TASK DETAILS = Faithfully repeat all of the records, as they are written below.

THE DATA =
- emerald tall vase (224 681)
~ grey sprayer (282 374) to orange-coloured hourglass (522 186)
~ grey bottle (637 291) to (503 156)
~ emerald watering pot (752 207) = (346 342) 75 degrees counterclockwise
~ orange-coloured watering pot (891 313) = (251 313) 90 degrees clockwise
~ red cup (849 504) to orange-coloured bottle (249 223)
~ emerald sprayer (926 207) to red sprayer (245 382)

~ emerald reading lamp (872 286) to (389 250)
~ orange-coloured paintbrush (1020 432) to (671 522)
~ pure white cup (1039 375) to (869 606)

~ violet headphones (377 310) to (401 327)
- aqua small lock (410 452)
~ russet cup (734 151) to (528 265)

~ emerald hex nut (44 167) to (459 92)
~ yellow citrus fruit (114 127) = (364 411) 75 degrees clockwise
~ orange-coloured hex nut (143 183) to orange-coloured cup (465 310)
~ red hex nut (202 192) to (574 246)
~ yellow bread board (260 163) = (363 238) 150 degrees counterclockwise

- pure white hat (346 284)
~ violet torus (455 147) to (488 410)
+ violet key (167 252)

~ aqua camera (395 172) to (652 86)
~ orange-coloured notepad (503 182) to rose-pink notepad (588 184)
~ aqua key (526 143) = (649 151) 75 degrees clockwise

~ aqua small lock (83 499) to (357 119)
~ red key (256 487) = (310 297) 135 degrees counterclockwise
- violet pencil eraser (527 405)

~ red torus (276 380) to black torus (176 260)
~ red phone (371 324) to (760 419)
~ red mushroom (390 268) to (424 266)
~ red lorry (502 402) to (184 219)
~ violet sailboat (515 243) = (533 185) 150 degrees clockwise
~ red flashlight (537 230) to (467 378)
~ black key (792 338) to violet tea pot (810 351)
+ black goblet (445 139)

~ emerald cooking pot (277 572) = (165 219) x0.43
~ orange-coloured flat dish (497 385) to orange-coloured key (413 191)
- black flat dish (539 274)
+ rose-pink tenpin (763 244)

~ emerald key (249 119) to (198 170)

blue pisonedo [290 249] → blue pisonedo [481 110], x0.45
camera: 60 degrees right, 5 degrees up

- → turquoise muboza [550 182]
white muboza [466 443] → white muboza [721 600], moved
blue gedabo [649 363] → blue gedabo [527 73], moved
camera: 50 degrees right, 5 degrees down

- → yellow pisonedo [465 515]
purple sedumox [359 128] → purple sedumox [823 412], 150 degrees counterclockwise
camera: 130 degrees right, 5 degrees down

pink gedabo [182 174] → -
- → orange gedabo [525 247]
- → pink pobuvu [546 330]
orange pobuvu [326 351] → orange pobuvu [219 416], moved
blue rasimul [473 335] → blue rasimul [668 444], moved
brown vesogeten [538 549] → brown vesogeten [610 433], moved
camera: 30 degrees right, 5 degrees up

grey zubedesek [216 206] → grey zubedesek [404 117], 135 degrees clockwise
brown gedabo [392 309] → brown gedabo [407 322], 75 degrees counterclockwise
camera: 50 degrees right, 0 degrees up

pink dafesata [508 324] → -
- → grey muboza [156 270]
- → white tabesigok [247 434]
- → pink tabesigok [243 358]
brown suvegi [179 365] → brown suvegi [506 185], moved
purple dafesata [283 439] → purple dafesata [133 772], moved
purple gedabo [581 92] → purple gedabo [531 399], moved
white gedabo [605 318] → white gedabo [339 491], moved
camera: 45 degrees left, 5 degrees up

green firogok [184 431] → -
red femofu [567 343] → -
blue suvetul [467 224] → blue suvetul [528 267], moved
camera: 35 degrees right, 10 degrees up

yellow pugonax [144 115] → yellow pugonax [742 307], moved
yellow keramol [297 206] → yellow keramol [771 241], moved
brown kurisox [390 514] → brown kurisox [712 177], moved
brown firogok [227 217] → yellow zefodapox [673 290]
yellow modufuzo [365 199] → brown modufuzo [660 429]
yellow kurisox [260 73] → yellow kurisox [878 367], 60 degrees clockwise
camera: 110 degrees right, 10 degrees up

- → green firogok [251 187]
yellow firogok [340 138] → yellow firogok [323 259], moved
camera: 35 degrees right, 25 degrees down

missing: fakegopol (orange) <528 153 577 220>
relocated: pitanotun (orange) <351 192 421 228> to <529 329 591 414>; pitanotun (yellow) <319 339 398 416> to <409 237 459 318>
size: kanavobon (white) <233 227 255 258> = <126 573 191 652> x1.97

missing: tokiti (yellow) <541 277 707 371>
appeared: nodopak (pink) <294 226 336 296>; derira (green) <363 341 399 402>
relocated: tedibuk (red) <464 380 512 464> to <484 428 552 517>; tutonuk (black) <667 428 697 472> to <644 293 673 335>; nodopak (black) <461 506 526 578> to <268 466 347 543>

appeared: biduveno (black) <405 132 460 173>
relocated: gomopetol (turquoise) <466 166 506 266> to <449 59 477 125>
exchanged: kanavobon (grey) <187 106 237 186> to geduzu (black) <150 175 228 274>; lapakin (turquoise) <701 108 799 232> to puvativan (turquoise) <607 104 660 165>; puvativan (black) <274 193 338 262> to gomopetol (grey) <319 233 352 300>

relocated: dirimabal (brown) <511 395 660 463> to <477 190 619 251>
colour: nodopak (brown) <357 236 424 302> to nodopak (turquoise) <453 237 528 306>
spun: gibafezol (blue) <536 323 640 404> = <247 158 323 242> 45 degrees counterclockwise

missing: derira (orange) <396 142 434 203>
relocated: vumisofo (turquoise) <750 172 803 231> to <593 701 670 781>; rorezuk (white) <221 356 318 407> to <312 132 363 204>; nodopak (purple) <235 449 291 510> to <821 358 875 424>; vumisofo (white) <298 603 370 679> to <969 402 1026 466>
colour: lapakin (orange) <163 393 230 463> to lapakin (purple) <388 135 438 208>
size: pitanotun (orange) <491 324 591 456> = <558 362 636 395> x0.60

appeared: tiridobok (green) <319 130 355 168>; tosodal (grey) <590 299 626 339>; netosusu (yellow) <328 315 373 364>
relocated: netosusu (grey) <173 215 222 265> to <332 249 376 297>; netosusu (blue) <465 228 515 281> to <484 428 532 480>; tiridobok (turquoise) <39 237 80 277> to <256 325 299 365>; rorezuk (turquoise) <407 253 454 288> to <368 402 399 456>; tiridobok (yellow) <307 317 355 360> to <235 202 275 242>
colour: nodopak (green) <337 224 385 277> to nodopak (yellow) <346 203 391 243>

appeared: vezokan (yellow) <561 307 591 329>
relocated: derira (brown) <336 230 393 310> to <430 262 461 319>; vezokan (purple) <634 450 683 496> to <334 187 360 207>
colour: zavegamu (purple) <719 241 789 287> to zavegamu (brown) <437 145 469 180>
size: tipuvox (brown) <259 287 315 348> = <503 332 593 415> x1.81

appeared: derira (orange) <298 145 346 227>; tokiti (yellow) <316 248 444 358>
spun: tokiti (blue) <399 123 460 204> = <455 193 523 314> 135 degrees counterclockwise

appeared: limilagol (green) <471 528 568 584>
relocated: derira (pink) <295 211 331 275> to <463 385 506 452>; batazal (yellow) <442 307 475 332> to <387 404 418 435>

EXPECTED ANSWER =
- emerald tall vase (224 681)
~ grey sprayer (282 374) to orange-coloured hourglass (522 186)
~ grey bottle (637 291) to (503 156)
~ emerald watering pot (752 207) = (346 342) 75 degrees counterclockwise
~ orange-coloured watering pot (891 313) = (251 313) 90 degrees clockwise
~ red cup (849 504) to orange-coloured bottle (249 223)
~ emerald sprayer (926 207) to red sprayer (245 382)

~ emerald reading lamp (872 286) to (389 250)
~ orange-coloured paintbrush (1020 432) to (671 522)
~ pure white cup (1039 375) to (869 606)

~ violet headphones (377 310) to (401 327)
- aqua small lock (410 452)
~ russet cup (734 151) to (528 265)

~ emerald hex nut (44 167) to (459 92)
~ yellow citrus fruit (114 127) = (364 411) 75 degrees clockwise
~ orange-coloured hex nut (143 183) to orange-coloured cup (465 310)
~ red hex nut (202 192) to (574 246)
~ yellow bread board (260 163) = (363 238) 150 degrees counterclockwise

- pure white hat (346 284)
~ violet torus (455 147) to (488 410)
+ violet key (167 252)

~ aqua camera (395 172) to (652 86)
~ orange-coloured notepad (503 182) to rose-pink notepad (588 184)
~ aqua key (526 143) = (649 151) 75 degrees clockwise

~ aqua small lock (83 499) to (357 119)
~ red key (256 487) = (310 297) 135 degrees counterclockwise
- violet pencil eraser (527 405)

~ red torus (276 380) to black torus (176 260)
~ red phone (371 324) to (760 419)
~ red mushroom (390 268) to (424 266)
~ red lorry (502 402) to (184 219)
~ violet sailboat (515 243) = (533 185) 150 degrees clockwise
~ red flashlight (537 230) to (467 378)
~ black key (792 338) to violet tea pot (810 351)
+ black goblet (445 139)

~ emerald cooking pot (277 572) = (165 219) x0.43
~ orange-coloured flat dish (497 385) to orange-coloured key (413 191)
- black flat dish (539 274)
+ rose-pink tenpin (763 244)

~ emerald key (249 119) to (198 170)

blue pisonedo [290 249] → blue pisonedo [481 110], x0.45
camera: 60 degrees right, 5 degrees up

- → turquoise muboza [550 182]
white muboza [466 443] → white muboza [721 600], moved
blue gedabo [649 363] → blue gedabo [527 73], moved
camera: 50 degrees right, 5 degrees down

- → yellow pisonedo [465 515]
purple sedumox [359 128] → purple sedumox [823 412], 150 degrees counterclockwise
camera: 130 degrees right, 5 degrees down

pink gedabo [182 174] → -
- → orange gedabo [525 247]
- → pink pobuvu [546 330]
orange pobuvu [326 351] → orange pobuvu [219 416], moved
blue rasimul [473 335] → blue rasimul [668 444], moved
brown vesogeten [538 549] → brown vesogeten [610 433], moved
camera: 30 degrees right, 5 degrees up

grey zubedesek [216 206] → grey zubedesek [404 117], 135 degrees clockwise
brown gedabo [392 309] → brown gedabo [407 322], 75 degrees counterclockwise
camera: 50 degrees right, 0 degrees up

pink dafesata [508 324] → -
- → grey muboza [156 270]
- → white tabesigok [247 434]
- → pink tabesigok [243 358]
brown suvegi [179 365] → brown suvegi [506 185], moved
purple dafesata [283 439] → purple dafesata [133 772], moved
purple gedabo [581 92] → purple gedabo [531 399], moved
white gedabo [605 318] → white gedabo [339 491], moved
camera: 45 degrees left, 5 degrees up

green firogok [184 431] → -
red femofu [567 343] → -
blue suvetul [467 224] → blue suvetul [528 267], moved
camera: 35 degrees right, 10 degrees up

yellow pugonax [144 115] → yellow pugonax [742 307], moved
yellow keramol [297 206] → yellow keramol [771 241], moved
brown kurisox [390 514] → brown kurisox [712 177], moved
brown firogok [227 217] → yellow zefodapox [673 290]
yellow modufuzo [365 199] → brown modufuzo [660 429]
yellow kurisox [260 73] → yellow kurisox [878 367], 60 degrees clockwise
camera: 110 degrees right, 10 degrees up

- → green firogok [251 187]
yellow firogok [340 138] → yellow firogok [323 259], moved
camera: 35 degrees right, 25 degrees down

missing: fakegopol (orange) <528 153 577 220>
relocated: pitanotun (orange) <351 192 421 228> to <529 329 591 414>; pitanotun (yellow) <319 339 398 416> to <409 237 459 318>
size: kanavobon (white) <233 227 255 258> = <126 573 191 652> x1.97

missing: tokiti (yellow) <541 277 707 371>
appeared: nodopak (pink) <294 226 336 296>; derira (green) <363 341 399 402>
relocated: tedibuk (red) <464 380 512 464> to <484 428 552 517>; tutonuk (black) <667 428 697 472> to <644 293 673 335>; nodopak (black) <461 506 526 578> to <268 466 347 543>

appeared: biduveno (black) <405 132 460 173>
relocated: gomopetol (turquoise) <466 166 506 266> to <449 59 477 125>
exchanged: kanavobon (grey) <187 106 237 186> to geduzu (black) <150 175 228 274>; lapakin (turquoise) <701 108 799 232> to puvativan (turquoise) <607 104 660 165>; puvativan (black) <274 193 338 262> to gomopetol (grey) <319 233 352 300>

relocated: dirimabal (brown) <511 395 660 463> to <477 190 619 251>
colour: nodopak (brown) <357 236 424 302> to nodopak (turquoise) <453 237 528 306>
spun: gibafezol (blue) <536 323 640 404> = <247 158 323 242> 45 degrees counterclockwise

missing: derira (orange) <396 142 434 203>
relocated: vumisofo (turquoise) <750 172 803 231> to <593 701 670 781>; rorezuk (white) <221 356 318 407> to <312 132 363 204>; nodopak (purple) <235 449 291 510> to <821 358 875 424>; vumisofo (white) <298 603 370 679> to <969 402 1026 466>
colour: lapakin (orange) <163 393 230 463> to lapakin (purple) <388 135 438 208>
size: pitanotun (orange) <491 324 591 456> = <558 362 636 395> x0.60

appeared: tiridobok (green) <319 130 355 168>; tosodal (grey) <590 299 626 339>; netosusu (yellow) <328 315 373 364>
relocated: netosusu (grey) <173 215 222 265> to <332 249 376 297>; netosusu (blue) <465 228 515 281> to <484 428 532 480>; tiridobok (turquoise) <39 237 80 277> to <256 325 299 365>; rorezuk (turquoise) <407 253 454 288> to <368 402 399 456>; tiridobok (yellow) <307 317 355 360> to <235 202 275 242>
colour: nodopak (green) <337 224 385 277> to nodopak (yellow) <346 203 391 243>

appeared: vezokan (yellow) <561 307 591 329>
relocated: derira (brown) <336 230 393 310> to <430 262 461 319>; vezokan (purple) <634 450 683 496> to <334 187 360 207>
colour: zavegamu (purple) <719 241 789 287> to zavegamu (brown) <437 145 469 180>
size: tipuvox (brown) <259 287 315 348> = <503 332 593 415> x1.81

appeared: derira (orange) <298 145 346 227>; tokiti (yellow) <316 248 444 358>
spun: tokiti (blue) <399 123 460 204> = <455 193 523 314> 135 degrees counterclockwise

appeared: limilagol (green) <471 528 568 584>
relocated: derira (pink) <295 211 331 275> to <463 385 506 452>; batazal (yellow) <442 307 475 332> to <387 404 418 435>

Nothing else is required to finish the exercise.